_PROBLEM STATEMENT_. Beginning with the line that has "orange cheese [295,356,325,381]", please write out the remaining lines of the material exactly, the last one included.
....
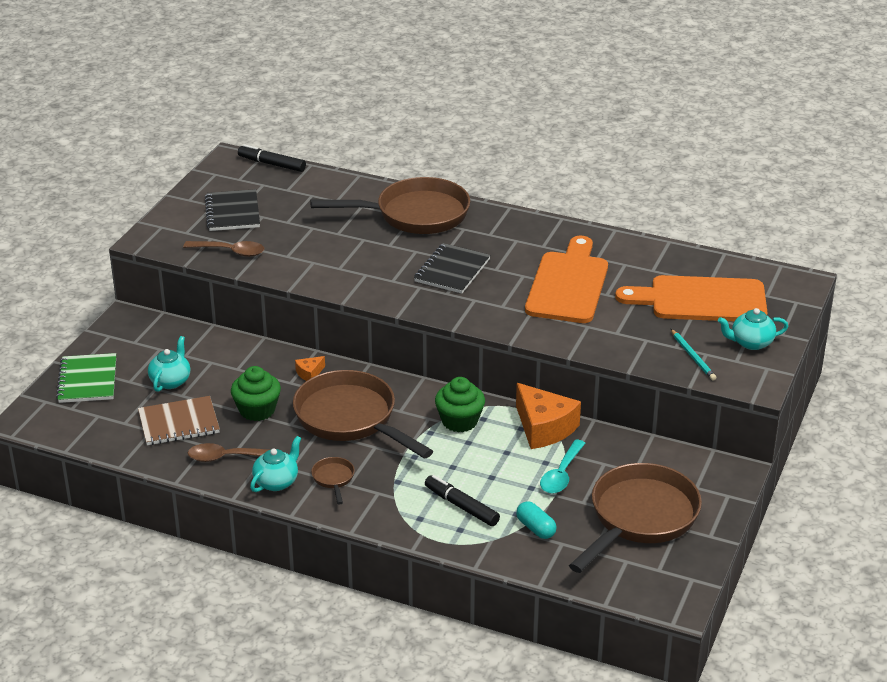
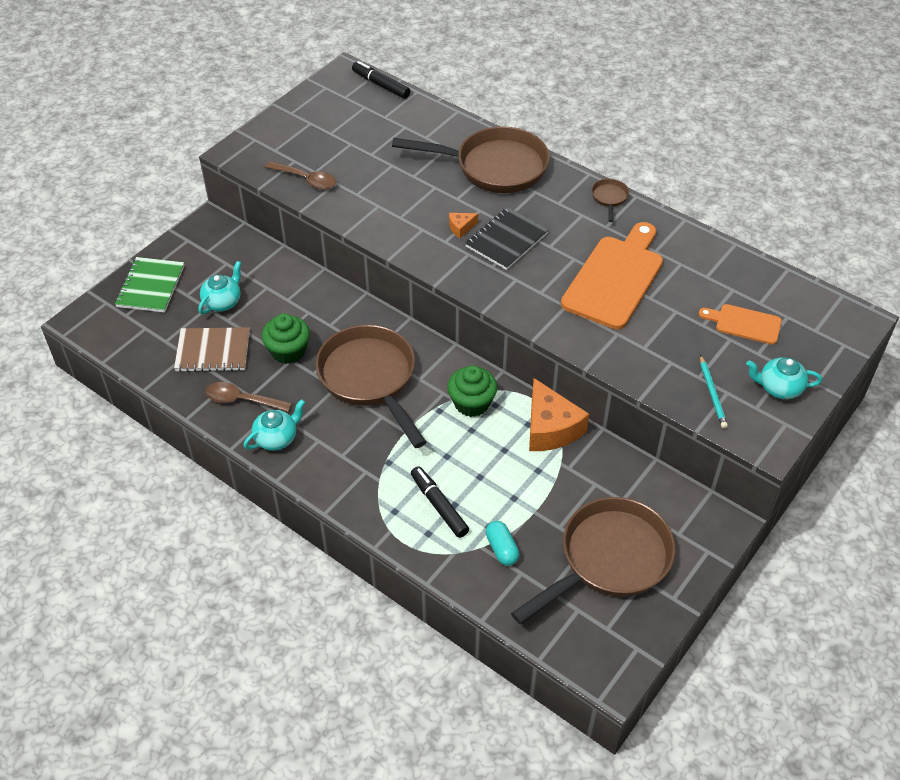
camera: 15 degrees right, 15 degrees up
black notebook [205,189,260,231] -> none
orange cheese [295,356,325,381] -> orange cheese moved to [449,213,478,238]
brown pan [311,457,355,504] -> brown pan moved to [591,179,629,222]
turquoise spoon [540,439,585,494] -> none
orange cutting board [615,275,768,321] -> orange cutting board [699,304,782,345], size x0.52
....
_RESULT OF THE TASK_.
orange cheese [295,356,325,381] -> orange cheese moved to [449,213,478,238]
brown pan [311,457,355,504] -> brown pan moved to [591,179,629,222]
turquoise spoon [540,439,585,494] -> none
orange cutting board [615,275,768,321] -> orange cutting board [699,304,782,345], size x0.52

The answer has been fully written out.